§ Excerpts from a dataset:
* * *
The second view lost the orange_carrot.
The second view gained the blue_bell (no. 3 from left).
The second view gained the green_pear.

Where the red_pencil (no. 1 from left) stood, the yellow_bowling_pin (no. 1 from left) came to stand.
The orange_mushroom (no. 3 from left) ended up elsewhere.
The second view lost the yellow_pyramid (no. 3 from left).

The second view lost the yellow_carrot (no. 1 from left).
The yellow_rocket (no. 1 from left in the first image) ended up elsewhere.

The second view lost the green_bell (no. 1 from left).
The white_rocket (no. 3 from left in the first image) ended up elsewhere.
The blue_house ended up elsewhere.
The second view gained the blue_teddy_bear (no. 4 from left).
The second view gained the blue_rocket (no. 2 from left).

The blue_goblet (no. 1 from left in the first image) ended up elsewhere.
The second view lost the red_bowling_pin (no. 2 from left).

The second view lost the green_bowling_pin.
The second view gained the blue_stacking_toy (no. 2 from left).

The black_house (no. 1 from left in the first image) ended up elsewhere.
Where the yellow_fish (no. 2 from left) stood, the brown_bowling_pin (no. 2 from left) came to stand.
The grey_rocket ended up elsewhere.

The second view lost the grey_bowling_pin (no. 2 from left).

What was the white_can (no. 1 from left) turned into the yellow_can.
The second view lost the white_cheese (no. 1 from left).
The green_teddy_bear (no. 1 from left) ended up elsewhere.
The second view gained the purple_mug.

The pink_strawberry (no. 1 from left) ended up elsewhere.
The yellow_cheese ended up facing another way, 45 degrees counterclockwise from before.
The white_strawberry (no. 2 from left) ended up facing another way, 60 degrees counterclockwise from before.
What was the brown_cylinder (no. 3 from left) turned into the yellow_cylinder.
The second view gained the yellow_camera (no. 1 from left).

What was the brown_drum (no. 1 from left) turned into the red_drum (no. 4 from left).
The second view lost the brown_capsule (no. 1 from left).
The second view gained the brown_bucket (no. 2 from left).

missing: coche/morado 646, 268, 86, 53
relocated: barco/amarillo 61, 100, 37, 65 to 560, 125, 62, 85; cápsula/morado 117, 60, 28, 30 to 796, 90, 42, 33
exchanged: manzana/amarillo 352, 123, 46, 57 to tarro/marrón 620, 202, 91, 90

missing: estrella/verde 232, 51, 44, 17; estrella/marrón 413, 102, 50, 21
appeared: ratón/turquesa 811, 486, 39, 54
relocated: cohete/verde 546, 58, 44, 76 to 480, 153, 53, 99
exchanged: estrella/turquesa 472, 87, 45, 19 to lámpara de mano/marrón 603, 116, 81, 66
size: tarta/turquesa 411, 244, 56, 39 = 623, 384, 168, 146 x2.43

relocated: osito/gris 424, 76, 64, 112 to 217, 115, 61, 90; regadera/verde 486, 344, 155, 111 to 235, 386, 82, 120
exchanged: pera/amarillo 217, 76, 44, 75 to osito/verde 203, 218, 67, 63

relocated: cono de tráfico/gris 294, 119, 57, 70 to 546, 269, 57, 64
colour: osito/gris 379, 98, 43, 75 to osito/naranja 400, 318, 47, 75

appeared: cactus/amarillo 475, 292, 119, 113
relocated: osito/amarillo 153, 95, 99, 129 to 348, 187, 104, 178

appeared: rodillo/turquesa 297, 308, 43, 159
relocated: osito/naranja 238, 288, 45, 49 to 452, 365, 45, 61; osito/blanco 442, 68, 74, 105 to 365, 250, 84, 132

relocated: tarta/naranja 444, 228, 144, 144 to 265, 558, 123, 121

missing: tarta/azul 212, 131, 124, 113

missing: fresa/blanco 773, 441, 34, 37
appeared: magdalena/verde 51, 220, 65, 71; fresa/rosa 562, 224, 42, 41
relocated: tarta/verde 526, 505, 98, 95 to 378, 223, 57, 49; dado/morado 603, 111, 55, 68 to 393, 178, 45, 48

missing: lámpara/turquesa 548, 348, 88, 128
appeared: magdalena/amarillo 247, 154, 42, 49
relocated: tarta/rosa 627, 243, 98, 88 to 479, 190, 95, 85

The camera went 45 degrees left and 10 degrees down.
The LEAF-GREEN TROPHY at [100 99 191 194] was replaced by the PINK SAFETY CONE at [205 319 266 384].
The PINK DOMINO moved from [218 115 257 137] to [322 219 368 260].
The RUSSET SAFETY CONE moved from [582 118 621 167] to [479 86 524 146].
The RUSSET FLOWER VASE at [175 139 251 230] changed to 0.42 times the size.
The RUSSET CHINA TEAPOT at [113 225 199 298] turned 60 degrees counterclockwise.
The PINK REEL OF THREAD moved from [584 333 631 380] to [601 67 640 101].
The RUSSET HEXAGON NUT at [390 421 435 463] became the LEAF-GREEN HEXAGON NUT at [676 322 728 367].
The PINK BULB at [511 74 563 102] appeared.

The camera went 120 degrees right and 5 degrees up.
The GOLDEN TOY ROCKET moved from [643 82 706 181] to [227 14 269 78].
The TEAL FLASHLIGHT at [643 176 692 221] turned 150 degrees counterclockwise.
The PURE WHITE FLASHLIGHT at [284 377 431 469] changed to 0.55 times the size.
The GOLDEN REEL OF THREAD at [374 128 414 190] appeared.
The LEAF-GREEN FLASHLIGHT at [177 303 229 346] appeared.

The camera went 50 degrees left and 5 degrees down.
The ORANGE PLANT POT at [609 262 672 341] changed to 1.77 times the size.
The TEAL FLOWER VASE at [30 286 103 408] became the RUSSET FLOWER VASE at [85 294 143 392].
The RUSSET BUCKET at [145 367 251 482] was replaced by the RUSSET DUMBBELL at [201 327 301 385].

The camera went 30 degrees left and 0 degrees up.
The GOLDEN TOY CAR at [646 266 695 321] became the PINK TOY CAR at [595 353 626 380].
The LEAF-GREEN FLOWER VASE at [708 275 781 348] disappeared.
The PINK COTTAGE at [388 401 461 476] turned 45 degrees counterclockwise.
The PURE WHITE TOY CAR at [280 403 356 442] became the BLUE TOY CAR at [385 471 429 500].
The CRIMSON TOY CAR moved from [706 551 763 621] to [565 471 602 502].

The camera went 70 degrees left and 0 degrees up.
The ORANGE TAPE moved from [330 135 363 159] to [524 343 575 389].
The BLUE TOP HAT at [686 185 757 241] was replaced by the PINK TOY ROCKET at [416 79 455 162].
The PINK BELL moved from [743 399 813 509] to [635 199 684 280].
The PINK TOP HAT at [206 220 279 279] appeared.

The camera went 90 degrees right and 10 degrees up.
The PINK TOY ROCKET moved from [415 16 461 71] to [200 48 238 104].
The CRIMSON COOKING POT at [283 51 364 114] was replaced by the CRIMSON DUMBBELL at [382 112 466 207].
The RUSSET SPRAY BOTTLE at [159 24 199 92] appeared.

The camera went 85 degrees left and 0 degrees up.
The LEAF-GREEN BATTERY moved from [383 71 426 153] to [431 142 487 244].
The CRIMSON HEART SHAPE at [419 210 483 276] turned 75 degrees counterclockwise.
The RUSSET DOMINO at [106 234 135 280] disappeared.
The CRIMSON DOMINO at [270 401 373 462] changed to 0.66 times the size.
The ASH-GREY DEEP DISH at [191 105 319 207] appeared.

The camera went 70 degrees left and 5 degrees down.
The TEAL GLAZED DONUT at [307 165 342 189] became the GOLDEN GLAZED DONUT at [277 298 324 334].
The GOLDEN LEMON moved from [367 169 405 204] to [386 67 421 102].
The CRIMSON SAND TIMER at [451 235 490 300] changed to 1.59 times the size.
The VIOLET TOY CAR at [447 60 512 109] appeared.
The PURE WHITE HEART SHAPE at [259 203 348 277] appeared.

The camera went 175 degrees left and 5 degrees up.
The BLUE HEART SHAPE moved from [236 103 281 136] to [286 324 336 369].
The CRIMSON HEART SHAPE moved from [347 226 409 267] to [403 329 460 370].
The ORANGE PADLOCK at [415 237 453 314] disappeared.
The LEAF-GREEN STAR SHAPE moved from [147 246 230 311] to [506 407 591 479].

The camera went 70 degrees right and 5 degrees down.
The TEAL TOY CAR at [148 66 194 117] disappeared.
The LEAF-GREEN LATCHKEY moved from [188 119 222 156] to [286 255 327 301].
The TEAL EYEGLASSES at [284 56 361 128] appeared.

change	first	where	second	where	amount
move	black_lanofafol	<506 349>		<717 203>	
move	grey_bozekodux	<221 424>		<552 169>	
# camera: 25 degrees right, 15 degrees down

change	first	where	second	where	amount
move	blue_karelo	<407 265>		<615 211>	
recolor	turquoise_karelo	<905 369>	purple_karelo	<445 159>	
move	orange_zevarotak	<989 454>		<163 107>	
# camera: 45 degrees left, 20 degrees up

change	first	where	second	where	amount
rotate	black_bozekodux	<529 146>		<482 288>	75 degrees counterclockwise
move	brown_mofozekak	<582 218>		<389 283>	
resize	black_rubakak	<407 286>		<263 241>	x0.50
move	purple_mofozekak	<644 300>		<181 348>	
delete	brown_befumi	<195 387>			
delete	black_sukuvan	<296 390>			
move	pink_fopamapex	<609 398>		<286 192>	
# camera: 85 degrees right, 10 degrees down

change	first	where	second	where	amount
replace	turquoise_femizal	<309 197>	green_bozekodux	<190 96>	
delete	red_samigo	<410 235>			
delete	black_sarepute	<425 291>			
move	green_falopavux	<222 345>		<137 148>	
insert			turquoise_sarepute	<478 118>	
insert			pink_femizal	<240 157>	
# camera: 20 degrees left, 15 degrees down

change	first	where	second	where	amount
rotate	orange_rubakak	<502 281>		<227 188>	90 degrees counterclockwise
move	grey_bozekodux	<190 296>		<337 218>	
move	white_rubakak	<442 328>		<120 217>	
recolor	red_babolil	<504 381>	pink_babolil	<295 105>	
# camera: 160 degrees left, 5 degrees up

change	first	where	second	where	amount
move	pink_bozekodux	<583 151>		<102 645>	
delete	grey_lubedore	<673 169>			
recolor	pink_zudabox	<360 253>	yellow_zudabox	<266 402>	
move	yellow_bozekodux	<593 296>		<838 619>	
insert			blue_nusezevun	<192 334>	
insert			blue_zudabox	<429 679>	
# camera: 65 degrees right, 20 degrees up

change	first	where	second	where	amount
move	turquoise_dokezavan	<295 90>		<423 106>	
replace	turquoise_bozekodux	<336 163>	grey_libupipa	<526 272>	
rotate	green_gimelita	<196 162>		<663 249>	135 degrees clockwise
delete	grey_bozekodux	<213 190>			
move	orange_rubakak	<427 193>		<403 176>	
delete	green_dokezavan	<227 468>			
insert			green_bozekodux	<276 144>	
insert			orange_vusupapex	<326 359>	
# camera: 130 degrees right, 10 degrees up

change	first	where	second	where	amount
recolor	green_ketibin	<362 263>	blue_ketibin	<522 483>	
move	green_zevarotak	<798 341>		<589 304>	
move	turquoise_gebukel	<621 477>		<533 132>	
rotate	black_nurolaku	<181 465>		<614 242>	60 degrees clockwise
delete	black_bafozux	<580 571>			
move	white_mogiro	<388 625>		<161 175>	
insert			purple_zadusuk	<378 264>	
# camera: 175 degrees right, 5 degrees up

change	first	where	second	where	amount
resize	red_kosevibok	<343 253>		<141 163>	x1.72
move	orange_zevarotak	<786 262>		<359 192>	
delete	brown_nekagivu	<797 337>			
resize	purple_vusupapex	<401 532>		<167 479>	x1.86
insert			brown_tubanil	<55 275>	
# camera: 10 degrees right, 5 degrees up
* * *
§ Exercise prompt: Work out how many lines in this data contain "CONE". Only that number should be given.

§ Response: 2